Task details
Filter the listing below down to the lines with the word "purple" and copy those.

Provided material
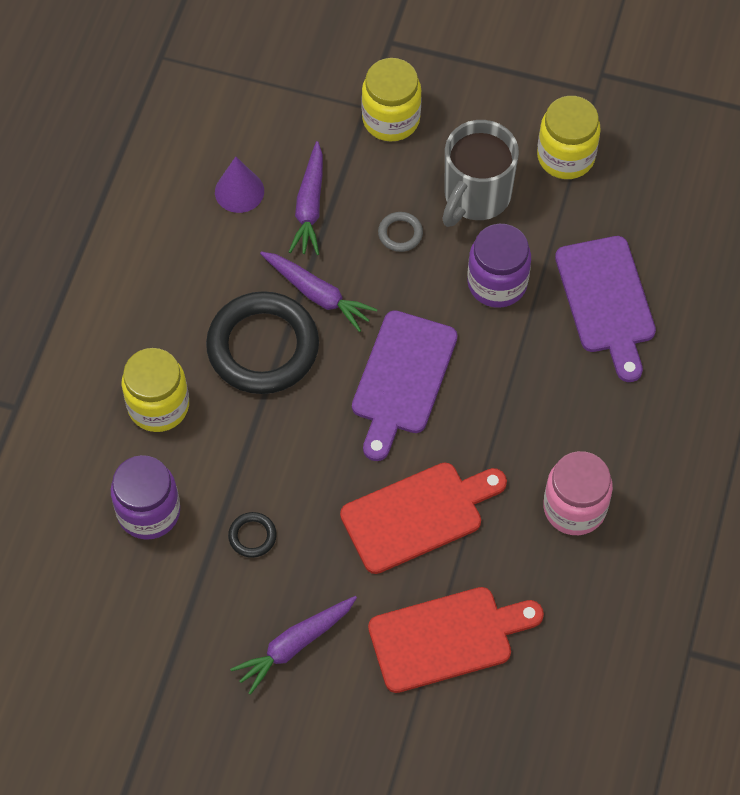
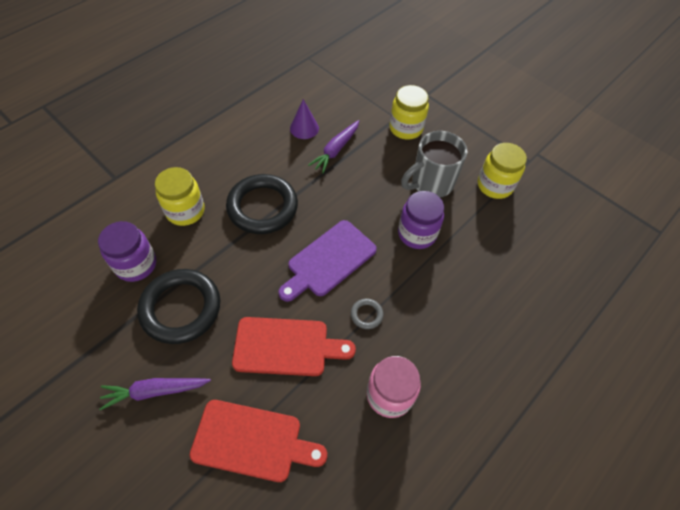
camera: 25 degrees right, 5 degrees down
(252, 536) = (181, 308): black ring -> black ring, size x2.43
(317, 294) = (310, 194): purple carrot -> none
(400, 233) = (376, 184): grey ring -> grey ring (366, 315)
(607, 301) = (479, 274): purple cutting board -> none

Exercise result
(317, 294) = (310, 194): purple carrot -> none
(607, 301) = (479, 274): purple cutting board -> none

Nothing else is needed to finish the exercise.